● SOURCE MATERIAL:

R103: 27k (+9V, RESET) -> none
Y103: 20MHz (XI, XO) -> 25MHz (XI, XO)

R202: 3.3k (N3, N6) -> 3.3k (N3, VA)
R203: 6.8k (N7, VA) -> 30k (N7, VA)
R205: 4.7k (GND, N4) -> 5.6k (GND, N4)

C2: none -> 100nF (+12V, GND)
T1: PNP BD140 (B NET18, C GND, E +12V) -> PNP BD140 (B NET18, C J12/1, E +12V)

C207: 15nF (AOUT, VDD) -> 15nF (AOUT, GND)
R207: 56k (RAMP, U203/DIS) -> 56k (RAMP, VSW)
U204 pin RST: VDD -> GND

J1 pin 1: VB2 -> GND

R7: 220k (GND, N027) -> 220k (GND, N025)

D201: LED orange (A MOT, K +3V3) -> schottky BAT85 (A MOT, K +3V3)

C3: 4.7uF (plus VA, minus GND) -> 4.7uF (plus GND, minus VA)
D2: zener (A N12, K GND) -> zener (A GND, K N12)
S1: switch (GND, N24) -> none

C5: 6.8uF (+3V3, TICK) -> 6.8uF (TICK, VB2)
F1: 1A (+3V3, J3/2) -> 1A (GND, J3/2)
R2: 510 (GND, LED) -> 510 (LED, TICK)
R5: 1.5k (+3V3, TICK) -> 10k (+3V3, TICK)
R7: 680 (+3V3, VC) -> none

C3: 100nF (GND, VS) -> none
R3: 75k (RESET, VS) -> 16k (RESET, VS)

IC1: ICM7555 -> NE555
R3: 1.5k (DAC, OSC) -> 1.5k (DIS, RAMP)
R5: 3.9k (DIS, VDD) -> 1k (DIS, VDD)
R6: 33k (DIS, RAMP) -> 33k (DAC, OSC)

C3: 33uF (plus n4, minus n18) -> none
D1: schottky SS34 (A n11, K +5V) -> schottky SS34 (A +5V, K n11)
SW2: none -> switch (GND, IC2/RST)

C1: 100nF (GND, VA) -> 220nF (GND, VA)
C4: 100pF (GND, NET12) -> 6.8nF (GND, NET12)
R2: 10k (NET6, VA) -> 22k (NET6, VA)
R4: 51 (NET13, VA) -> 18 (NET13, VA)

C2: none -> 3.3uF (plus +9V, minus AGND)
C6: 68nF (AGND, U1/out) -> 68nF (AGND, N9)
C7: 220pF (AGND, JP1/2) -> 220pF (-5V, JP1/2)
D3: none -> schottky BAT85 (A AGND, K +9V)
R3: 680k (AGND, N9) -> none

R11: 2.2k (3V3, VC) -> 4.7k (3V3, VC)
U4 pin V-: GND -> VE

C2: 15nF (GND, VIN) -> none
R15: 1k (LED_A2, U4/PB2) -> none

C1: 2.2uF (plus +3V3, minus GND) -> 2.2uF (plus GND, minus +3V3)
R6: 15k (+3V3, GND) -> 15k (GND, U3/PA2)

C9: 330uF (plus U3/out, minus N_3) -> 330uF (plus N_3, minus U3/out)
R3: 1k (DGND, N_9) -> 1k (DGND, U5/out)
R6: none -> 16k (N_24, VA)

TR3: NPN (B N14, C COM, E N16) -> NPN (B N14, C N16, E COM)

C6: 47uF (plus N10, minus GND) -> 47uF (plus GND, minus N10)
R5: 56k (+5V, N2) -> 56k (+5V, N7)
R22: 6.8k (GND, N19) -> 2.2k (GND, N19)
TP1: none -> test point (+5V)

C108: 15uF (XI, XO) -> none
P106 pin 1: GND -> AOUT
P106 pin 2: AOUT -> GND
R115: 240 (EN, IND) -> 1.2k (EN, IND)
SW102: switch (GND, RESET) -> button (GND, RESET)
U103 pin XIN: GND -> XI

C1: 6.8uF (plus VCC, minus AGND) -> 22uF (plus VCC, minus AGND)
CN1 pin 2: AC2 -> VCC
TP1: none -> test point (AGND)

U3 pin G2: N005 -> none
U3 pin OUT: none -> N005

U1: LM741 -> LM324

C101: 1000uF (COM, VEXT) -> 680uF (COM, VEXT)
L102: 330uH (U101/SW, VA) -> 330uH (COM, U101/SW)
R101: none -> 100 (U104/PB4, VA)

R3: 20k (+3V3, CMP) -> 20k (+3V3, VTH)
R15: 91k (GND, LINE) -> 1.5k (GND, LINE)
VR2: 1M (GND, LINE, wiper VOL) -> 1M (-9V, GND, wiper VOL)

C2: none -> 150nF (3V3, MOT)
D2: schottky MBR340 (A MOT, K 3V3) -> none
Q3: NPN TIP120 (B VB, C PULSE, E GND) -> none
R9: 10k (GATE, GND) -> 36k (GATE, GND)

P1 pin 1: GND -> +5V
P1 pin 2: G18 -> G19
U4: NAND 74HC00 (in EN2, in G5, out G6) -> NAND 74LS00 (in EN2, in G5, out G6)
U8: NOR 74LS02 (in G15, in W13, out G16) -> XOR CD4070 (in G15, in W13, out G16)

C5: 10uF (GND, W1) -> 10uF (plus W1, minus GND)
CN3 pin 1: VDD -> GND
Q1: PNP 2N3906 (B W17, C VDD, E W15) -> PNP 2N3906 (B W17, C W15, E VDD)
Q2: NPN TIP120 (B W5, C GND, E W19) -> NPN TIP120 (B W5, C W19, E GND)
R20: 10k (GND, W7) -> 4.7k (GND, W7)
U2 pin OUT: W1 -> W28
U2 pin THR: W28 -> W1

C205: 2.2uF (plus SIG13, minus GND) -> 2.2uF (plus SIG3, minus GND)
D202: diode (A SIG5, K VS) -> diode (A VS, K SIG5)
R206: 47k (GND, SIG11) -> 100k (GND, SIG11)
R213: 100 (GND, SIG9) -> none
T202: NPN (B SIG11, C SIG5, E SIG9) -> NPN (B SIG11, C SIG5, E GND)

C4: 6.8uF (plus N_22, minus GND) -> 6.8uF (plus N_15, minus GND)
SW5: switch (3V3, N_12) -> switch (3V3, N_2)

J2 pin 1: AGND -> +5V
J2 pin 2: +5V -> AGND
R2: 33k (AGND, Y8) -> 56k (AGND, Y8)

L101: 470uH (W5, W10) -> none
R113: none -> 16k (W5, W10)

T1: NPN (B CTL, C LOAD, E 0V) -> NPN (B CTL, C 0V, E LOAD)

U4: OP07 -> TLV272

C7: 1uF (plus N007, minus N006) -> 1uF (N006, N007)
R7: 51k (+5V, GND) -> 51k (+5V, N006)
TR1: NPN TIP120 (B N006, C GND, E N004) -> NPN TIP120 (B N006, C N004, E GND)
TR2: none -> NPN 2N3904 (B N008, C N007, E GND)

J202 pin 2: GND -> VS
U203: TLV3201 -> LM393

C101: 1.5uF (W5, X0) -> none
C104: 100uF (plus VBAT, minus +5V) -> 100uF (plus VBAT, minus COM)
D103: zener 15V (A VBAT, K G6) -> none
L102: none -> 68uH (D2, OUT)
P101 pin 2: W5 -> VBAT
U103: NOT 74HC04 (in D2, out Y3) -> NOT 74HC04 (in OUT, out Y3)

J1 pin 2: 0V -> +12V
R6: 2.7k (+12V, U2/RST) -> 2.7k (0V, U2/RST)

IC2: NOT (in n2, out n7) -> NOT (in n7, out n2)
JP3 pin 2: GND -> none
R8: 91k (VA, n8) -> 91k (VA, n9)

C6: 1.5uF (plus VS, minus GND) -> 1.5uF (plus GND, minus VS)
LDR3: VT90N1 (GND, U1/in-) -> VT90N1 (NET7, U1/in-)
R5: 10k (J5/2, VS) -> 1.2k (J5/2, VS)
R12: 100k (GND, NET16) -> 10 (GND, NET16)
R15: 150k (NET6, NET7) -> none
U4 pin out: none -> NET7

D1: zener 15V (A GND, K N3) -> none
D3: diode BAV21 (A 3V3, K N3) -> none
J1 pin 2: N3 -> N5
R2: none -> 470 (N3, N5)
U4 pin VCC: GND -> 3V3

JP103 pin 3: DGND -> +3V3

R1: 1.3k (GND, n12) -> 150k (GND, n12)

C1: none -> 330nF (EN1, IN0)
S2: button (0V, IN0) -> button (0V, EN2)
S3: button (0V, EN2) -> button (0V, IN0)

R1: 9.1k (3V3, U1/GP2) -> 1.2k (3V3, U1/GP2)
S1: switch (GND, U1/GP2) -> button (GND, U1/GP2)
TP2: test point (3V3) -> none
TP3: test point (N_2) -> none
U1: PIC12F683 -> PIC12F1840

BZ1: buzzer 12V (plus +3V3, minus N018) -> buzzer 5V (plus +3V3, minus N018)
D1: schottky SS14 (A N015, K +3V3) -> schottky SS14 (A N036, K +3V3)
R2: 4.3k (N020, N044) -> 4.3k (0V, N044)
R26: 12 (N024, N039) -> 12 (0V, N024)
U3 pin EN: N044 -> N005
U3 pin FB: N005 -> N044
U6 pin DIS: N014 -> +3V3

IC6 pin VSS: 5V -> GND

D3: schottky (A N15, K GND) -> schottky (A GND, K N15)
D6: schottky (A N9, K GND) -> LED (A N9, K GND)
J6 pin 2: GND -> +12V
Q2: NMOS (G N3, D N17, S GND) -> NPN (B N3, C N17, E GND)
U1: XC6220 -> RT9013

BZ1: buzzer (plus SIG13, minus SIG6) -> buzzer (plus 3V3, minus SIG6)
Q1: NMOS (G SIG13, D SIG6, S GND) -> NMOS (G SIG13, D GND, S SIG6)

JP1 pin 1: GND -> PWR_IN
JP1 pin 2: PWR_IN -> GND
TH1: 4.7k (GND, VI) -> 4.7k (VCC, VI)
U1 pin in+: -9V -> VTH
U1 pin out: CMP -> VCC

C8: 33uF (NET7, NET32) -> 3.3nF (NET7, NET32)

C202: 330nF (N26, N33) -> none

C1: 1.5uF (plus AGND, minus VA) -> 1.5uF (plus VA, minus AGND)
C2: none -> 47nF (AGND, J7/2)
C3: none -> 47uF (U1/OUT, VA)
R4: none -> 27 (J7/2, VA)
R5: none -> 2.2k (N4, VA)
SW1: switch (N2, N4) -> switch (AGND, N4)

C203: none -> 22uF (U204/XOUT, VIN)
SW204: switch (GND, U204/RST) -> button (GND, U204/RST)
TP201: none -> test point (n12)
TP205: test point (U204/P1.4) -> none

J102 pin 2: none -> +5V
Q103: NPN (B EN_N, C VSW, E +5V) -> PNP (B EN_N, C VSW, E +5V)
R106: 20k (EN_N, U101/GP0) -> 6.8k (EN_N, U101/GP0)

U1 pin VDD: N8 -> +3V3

● WHAT YOU ARE ASKED TO DO: Please reproduce exactly the lines in the listing above from the one containing "C207: 15nF (AOUT, VDD) -> 15nF (AOUT, GND)" through the one containing "F1: 1A (+3V3, J3/2) -> 1A (GND, J3/2)", both included, and nothing more.

● EXERCISE RESPONSE:
C207: 15nF (AOUT, VDD) -> 15nF (AOUT, GND)
R207: 56k (RAMP, U203/DIS) -> 56k (RAMP, VSW)
U204 pin RST: VDD -> GND

J1 pin 1: VB2 -> GND

R7: 220k (GND, N027) -> 220k (GND, N025)

D201: LED orange (A MOT, K +3V3) -> schottky BAT85 (A MOT, K +3V3)

C3: 4.7uF (plus VA, minus GND) -> 4.7uF (plus GND, minus VA)
D2: zener (A N12, K GND) -> zener (A GND, K N12)
S1: switch (GND, N24) -> none

C5: 6.8uF (+3V3, TICK) -> 6.8uF (TICK, VB2)
F1: 1A (+3V3, J3/2) -> 1A (GND, J3/2)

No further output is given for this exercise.